Give back every line of the material exactly. Skip the pictures.

Provided material:
*** Block opens ***
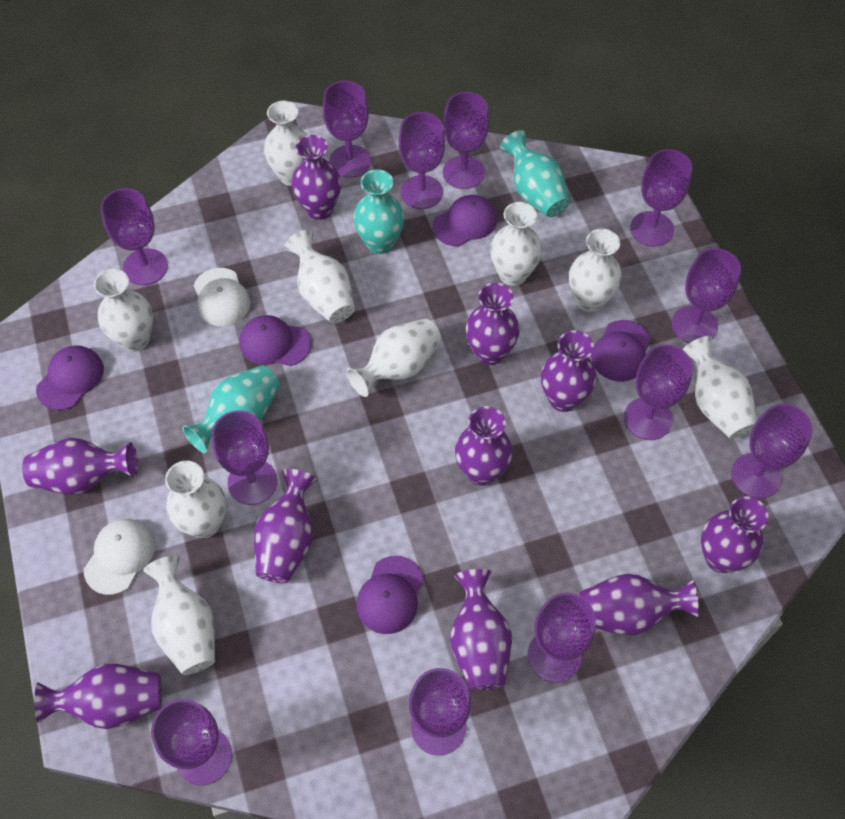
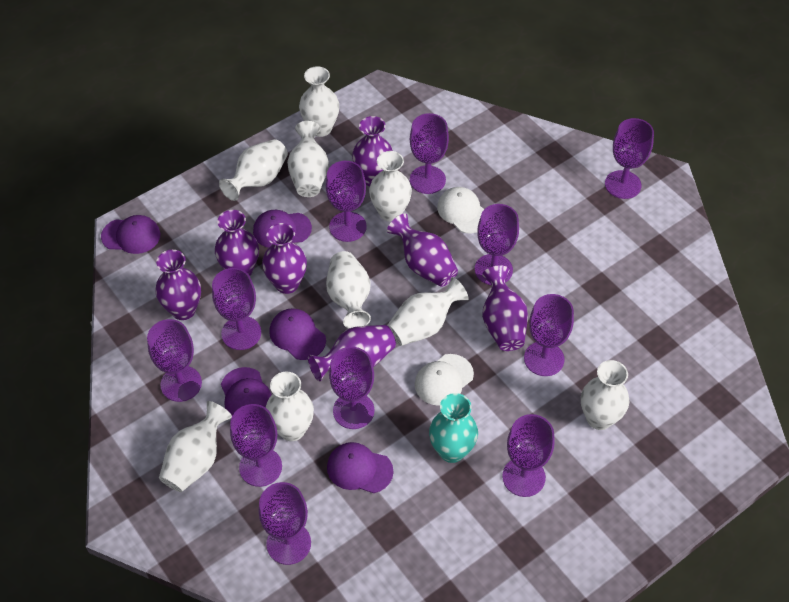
purple goblet: 12 -> 11
purple vase: 10 -> 7
turquoise vase: 3 -> 1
*** Block closes ***
Result:
purple goblet: 12 -> 11
purple vase: 10 -> 7
turquoise vase: 3 -> 1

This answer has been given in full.